PROBLEM TO WORK ON: Every single entry that follows is to be retyped exactly.

INFORMATION PROVIDED:
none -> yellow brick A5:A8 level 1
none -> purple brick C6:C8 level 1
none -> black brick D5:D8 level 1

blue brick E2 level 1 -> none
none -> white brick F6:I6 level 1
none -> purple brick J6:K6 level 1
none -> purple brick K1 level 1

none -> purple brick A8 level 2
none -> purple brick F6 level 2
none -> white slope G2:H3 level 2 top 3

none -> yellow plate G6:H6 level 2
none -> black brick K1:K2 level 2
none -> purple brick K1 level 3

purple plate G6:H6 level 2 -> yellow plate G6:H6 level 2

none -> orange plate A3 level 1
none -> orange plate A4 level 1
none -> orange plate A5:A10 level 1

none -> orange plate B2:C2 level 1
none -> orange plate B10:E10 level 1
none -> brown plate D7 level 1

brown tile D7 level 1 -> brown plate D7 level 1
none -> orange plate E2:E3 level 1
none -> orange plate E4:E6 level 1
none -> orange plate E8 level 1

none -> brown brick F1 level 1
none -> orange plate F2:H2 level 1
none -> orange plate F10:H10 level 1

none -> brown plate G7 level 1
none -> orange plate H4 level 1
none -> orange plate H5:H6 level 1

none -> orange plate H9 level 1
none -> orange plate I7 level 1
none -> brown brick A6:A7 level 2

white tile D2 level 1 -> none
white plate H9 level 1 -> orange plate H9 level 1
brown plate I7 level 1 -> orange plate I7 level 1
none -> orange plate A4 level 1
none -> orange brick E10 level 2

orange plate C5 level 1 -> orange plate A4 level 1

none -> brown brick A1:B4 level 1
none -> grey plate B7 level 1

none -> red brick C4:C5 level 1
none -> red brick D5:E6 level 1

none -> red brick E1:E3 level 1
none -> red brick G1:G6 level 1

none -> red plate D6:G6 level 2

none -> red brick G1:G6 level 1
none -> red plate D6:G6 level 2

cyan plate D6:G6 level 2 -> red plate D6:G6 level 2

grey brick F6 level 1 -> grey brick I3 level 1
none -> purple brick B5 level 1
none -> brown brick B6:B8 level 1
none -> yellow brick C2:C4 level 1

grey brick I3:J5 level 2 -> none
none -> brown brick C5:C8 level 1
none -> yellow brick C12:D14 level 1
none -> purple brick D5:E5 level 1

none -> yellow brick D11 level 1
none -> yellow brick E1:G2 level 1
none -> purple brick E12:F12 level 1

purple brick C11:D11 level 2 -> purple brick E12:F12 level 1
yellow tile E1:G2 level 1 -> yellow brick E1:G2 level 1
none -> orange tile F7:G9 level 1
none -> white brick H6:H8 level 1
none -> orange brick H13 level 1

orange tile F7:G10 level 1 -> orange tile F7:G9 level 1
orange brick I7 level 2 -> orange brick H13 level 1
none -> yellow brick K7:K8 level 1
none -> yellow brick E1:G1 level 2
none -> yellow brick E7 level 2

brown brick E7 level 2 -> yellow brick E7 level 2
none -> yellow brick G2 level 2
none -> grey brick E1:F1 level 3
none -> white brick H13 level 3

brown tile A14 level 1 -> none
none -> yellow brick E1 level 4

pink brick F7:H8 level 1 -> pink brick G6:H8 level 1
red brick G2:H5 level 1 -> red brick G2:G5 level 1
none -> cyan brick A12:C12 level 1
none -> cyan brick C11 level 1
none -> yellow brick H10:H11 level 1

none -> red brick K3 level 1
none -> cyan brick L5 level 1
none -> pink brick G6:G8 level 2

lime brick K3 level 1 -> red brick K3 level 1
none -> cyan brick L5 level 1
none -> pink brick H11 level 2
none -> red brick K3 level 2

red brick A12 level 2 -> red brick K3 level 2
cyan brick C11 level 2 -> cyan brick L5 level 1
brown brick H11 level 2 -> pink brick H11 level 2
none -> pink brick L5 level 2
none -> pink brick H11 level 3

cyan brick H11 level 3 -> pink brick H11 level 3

OUTPUT BELOW:
none -> yellow brick A5:A8 level 1
none -> purple brick C6:C8 level 1
none -> black brick D5:D8 level 1

blue brick E2 level 1 -> none
none -> white brick F6:I6 level 1
none -> purple brick J6:K6 level 1
none -> purple brick K1 level 1

none -> purple brick A8 level 2
none -> purple brick F6 level 2
none -> white slope G2:H3 level 2 top 3

none -> yellow plate G6:H6 level 2
none -> black brick K1:K2 level 2
none -> purple brick K1 level 3

purple plate G6:H6 level 2 -> yellow plate G6:H6 level 2

none -> orange plate A3 level 1
none -> orange plate A4 level 1
none -> orange plate A5:A10 level 1

none -> orange plate B2:C2 level 1
none -> orange plate B10:E10 level 1
none -> brown plate D7 level 1

brown tile D7 level 1 -> brown plate D7 level 1
none -> orange plate E2:E3 level 1
none -> orange plate E4:E6 level 1
none -> orange plate E8 level 1

none -> brown brick F1 level 1
none -> orange plate F2:H2 level 1
none -> orange plate F10:H10 level 1

none -> brown plate G7 level 1
none -> orange plate H4 level 1
none -> orange plate H5:H6 level 1

none -> orange plate H9 level 1
none -> orange plate I7 level 1
none -> brown brick A6:A7 level 2

white tile D2 level 1 -> none
white plate H9 level 1 -> orange plate H9 level 1
brown plate I7 level 1 -> orange plate I7 level 1
none -> orange plate A4 level 1
none -> orange brick E10 level 2

orange plate C5 level 1 -> orange plate A4 level 1

none -> brown brick A1:B4 level 1
none -> grey plate B7 level 1

none -> red brick C4:C5 level 1
none -> red brick D5:E6 level 1

none -> red brick E1:E3 level 1
none -> red brick G1:G6 level 1

none -> red plate D6:G6 level 2

none -> red brick G1:G6 level 1
none -> red plate D6:G6 level 2

cyan plate D6:G6 level 2 -> red plate D6:G6 level 2

grey brick F6 level 1 -> grey brick I3 level 1
none -> purple brick B5 level 1
none -> brown brick B6:B8 level 1
none -> yellow brick C2:C4 level 1

grey brick I3:J5 level 2 -> none
none -> brown brick C5:C8 level 1
none -> yellow brick C12:D14 level 1
none -> purple brick D5:E5 level 1

none -> yellow brick D11 level 1
none -> yellow brick E1:G2 level 1
none -> purple brick E12:F12 level 1

purple brick C11:D11 level 2 -> purple brick E12:F12 level 1
yellow tile E1:G2 level 1 -> yellow brick E1:G2 level 1
none -> orange tile F7:G9 level 1
none -> white brick H6:H8 level 1
none -> orange brick H13 level 1

orange tile F7:G10 level 1 -> orange tile F7:G9 level 1
orange brick I7 level 2 -> orange brick H13 level 1
none -> yellow brick K7:K8 level 1
none -> yellow brick E1:G1 level 2
none -> yellow brick E7 level 2

brown brick E7 level 2 -> yellow brick E7 level 2
none -> yellow brick G2 level 2
none -> grey brick E1:F1 level 3
none -> white brick H13 level 3

brown tile A14 level 1 -> none
none -> yellow brick E1 level 4

pink brick F7:H8 level 1 -> pink brick G6:H8 level 1
red brick G2:H5 level 1 -> red brick G2:G5 level 1
none -> cyan brick A12:C12 level 1
none -> cyan brick C11 level 1
none -> yellow brick H10:H11 level 1

none -> red brick K3 level 1
none -> cyan brick L5 level 1
none -> pink brick G6:G8 level 2

lime brick K3 level 1 -> red brick K3 level 1
none -> cyan brick L5 level 1
none -> pink brick H11 level 2
none -> red brick K3 level 2

red brick A12 level 2 -> red brick K3 level 2
cyan brick C11 level 2 -> cyan brick L5 level 1
brown brick H11 level 2 -> pink brick H11 level 2
none -> pink brick L5 level 2
none -> pink brick H11 level 3

cyan brick H11 level 3 -> pink brick H11 level 3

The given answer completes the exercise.